= INSTRUCTIONS TO FOLLOW =
Give back every line of the material exactly. Skip the pictures.

•••••

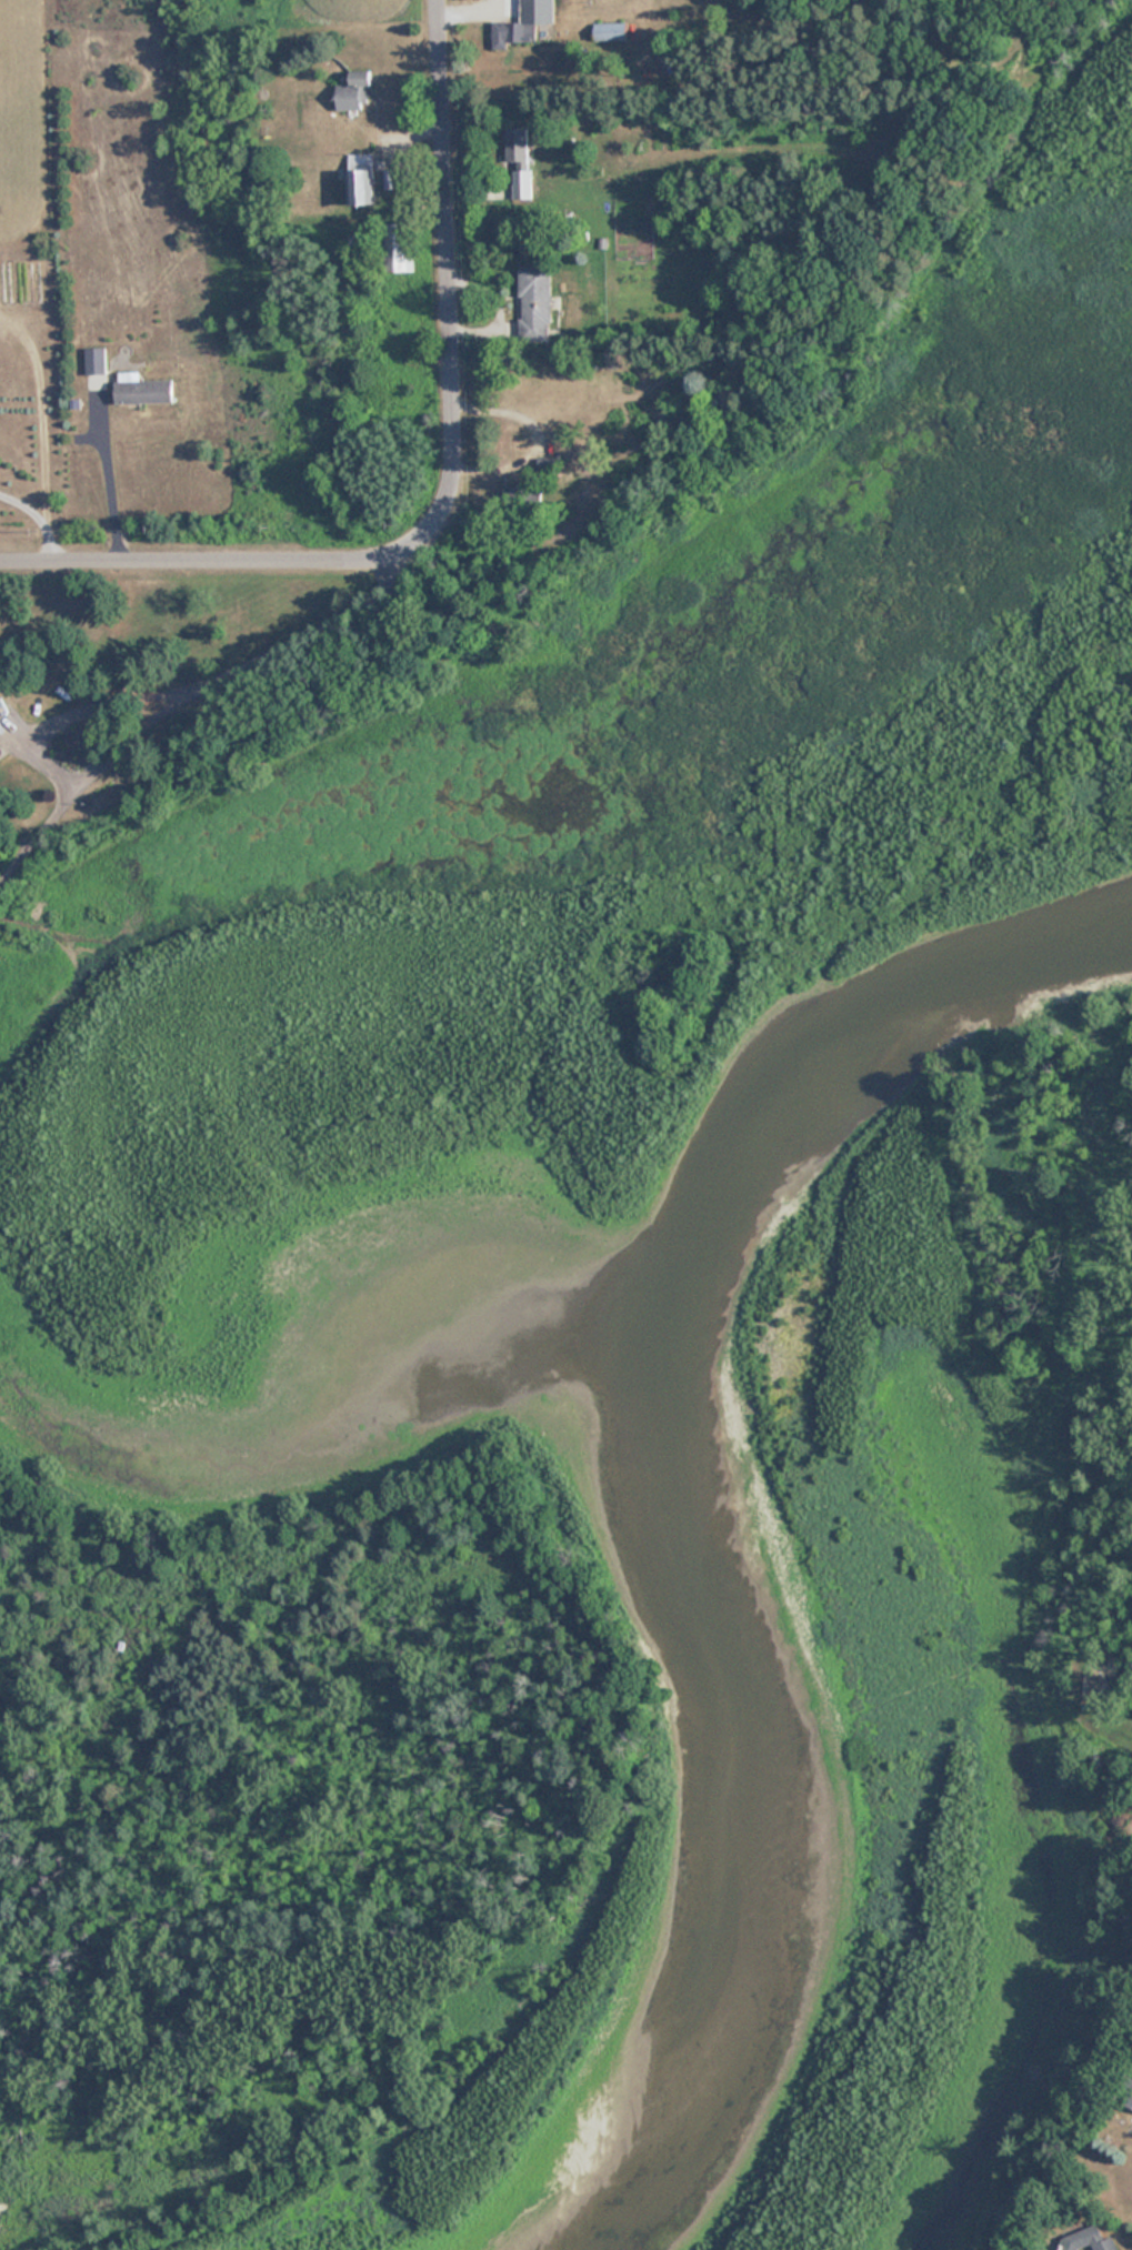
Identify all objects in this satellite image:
building: (518, 29)
building: (611, 31)
building: (358, 93)
building: (519, 162)
building: (363, 181)
building: (399, 248)
building: (535, 303)
road: (452, 305)
building: (96, 361)
building: (143, 389)
road: (101, 475)
road: (35, 521)
road: (183, 562)
road: (176, 679)
river: (820, 1535)
building: (1130, 2103)
building: (1090, 2241)

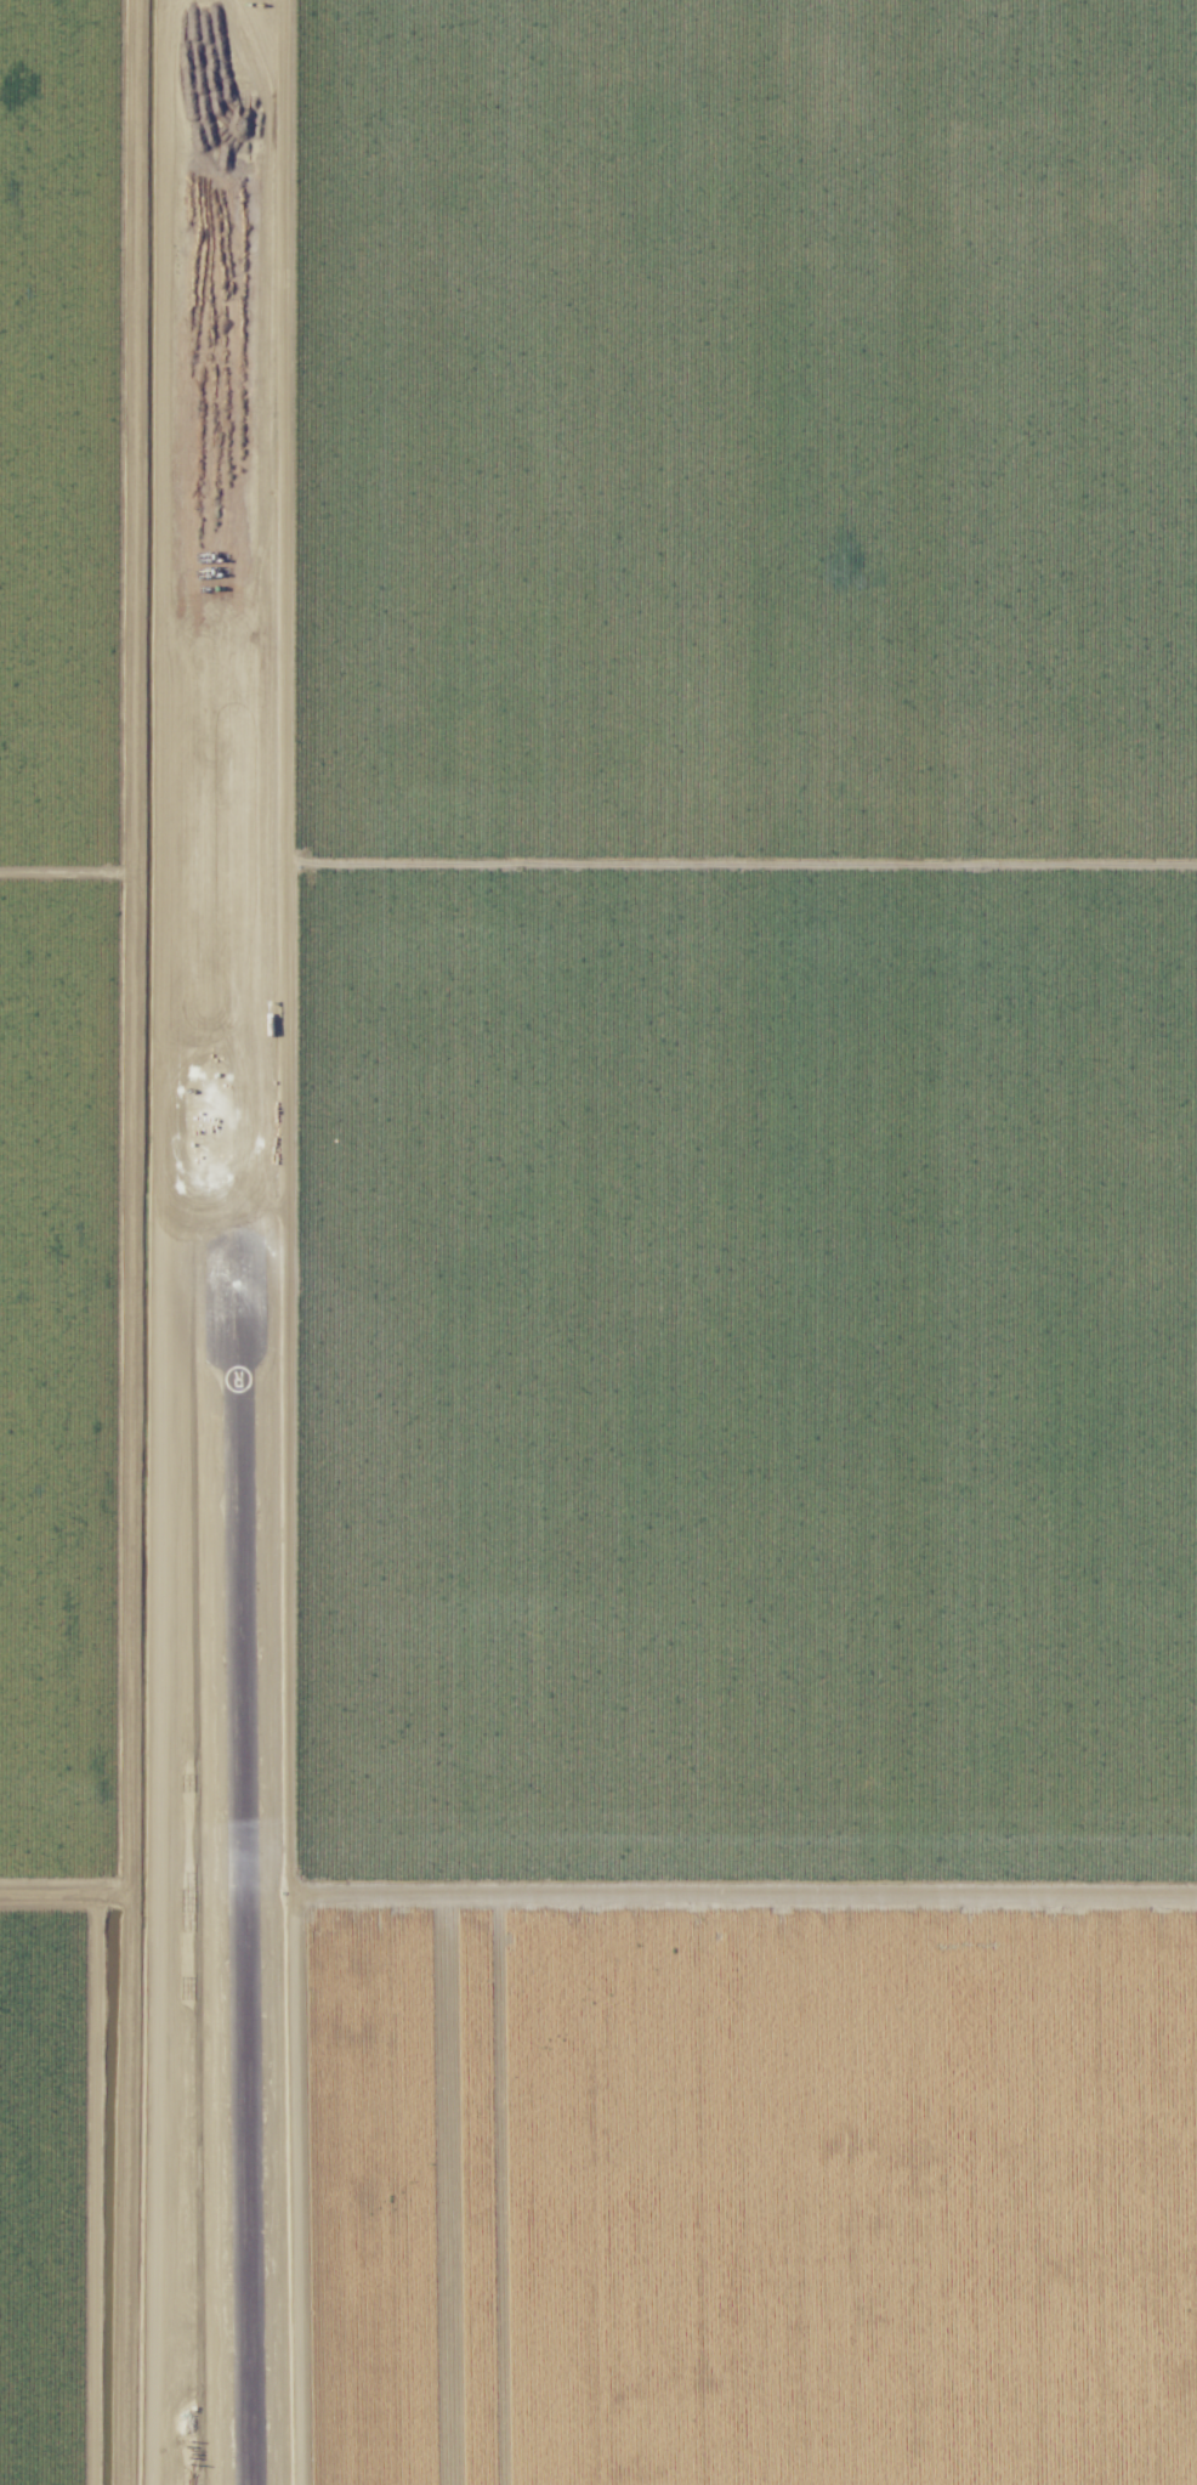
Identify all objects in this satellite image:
crop: (68, 931)
road: (139, 1242)
crop: (64, 2197)

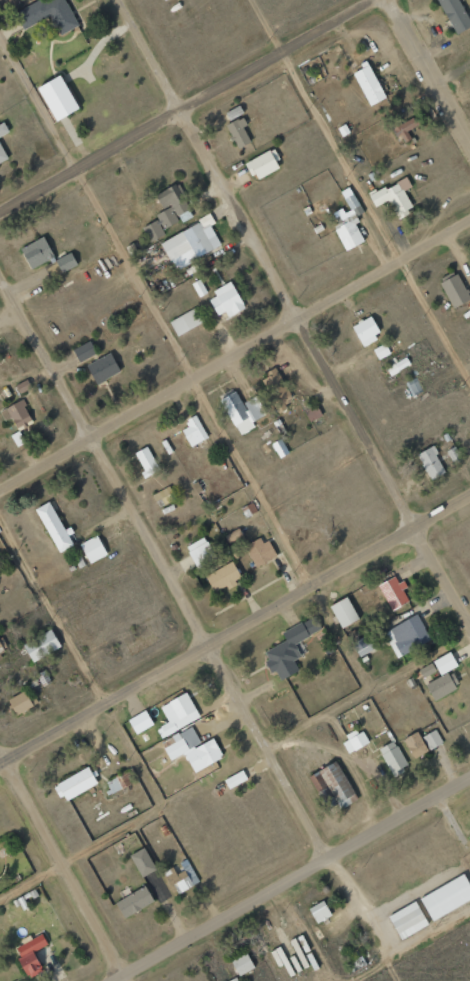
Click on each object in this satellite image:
building: (48, 14)
building: (455, 15)
road: (430, 73)
building: (368, 84)
building: (57, 98)
road: (186, 104)
building: (3, 129)
building: (403, 129)
building: (238, 133)
building: (2, 155)
building: (263, 164)
road: (362, 187)
building: (394, 197)
building: (168, 212)
building: (348, 223)
building: (191, 243)
building: (36, 252)
building: (66, 262)
building: (455, 290)
building: (226, 300)
road: (291, 312)
building: (185, 321)
building: (366, 330)
building: (84, 351)
building: (381, 351)
road: (234, 354)
road: (182, 359)
building: (398, 366)
building: (103, 369)
building: (414, 385)
building: (23, 386)
building: (277, 389)
building: (242, 412)
building: (17, 414)
building: (194, 431)
building: (280, 448)
building: (454, 456)
building: (146, 461)
building: (431, 463)
building: (164, 496)
building: (54, 527)
building: (93, 549)
building: (200, 552)
building: (260, 552)
building: (223, 577)
building: (392, 592)
building: (344, 611)
road: (191, 618)
road: (235, 629)
building: (406, 635)
building: (0, 644)
building: (364, 644)
building: (42, 645)
building: (289, 648)
road: (80, 659)
building: (444, 663)
building: (427, 669)
building: (441, 685)
building: (22, 701)
building: (177, 713)
building: (140, 721)
building: (432, 739)
building: (357, 740)
building: (415, 744)
building: (192, 748)
building: (393, 758)
road: (234, 759)
building: (235, 779)
building: (118, 781)
building: (75, 784)
building: (332, 785)
building: (469, 839)
road: (62, 868)
building: (150, 875)
building: (182, 877)
road: (292, 879)
building: (446, 897)
building: (133, 902)
building: (319, 911)
building: (407, 920)
road: (406, 945)
building: (30, 954)
building: (242, 963)
building: (233, 979)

•••••

= WRITTEN RESPONSE =
Identify all objects in this satellite image:
building: (518, 29)
building: (611, 31)
building: (358, 93)
building: (519, 162)
building: (363, 181)
building: (399, 248)
building: (535, 303)
road: (452, 305)
building: (96, 361)
building: (143, 389)
road: (101, 475)
road: (35, 521)
road: (183, 562)
road: (176, 679)
river: (820, 1535)
building: (1130, 2103)
building: (1090, 2241)

Identify all objects in this satellite image:
crop: (68, 931)
road: (139, 1242)
crop: (64, 2197)

Click on each object in this satellite image:
building: (48, 14)
building: (455, 15)
road: (430, 73)
building: (368, 84)
building: (57, 98)
road: (186, 104)
building: (3, 129)
building: (403, 129)
building: (238, 133)
building: (2, 155)
building: (263, 164)
road: (362, 187)
building: (394, 197)
building: (168, 212)
building: (348, 223)
building: (191, 243)
building: (36, 252)
building: (66, 262)
building: (455, 290)
building: (226, 300)
road: (291, 312)
building: (185, 321)
building: (366, 330)
building: (84, 351)
building: (381, 351)
road: (234, 354)
road: (182, 359)
building: (398, 366)
building: (103, 369)
building: (414, 385)
building: (23, 386)
building: (277, 389)
building: (242, 412)
building: (17, 414)
building: (194, 431)
building: (280, 448)
building: (454, 456)
building: (146, 461)
building: (431, 463)
building: (164, 496)
building: (54, 527)
building: (93, 549)
building: (200, 552)
building: (260, 552)
building: (223, 577)
building: (392, 592)
building: (344, 611)
road: (191, 618)
road: (235, 629)
building: (406, 635)
building: (0, 644)
building: (364, 644)
building: (42, 645)
building: (289, 648)
road: (80, 659)
building: (444, 663)
building: (427, 669)
building: (441, 685)
building: (22, 701)
building: (177, 713)
building: (140, 721)
building: (432, 739)
building: (357, 740)
building: (415, 744)
building: (192, 748)
building: (393, 758)
road: (234, 759)
building: (235, 779)
building: (118, 781)
building: (75, 784)
building: (332, 785)
building: (469, 839)
road: (62, 868)
building: (150, 875)
building: (182, 877)
road: (292, 879)
building: (446, 897)
building: (133, 902)
building: (319, 911)
building: (407, 920)
road: (406, 945)
building: (30, 954)
building: (242, 963)
building: (233, 979)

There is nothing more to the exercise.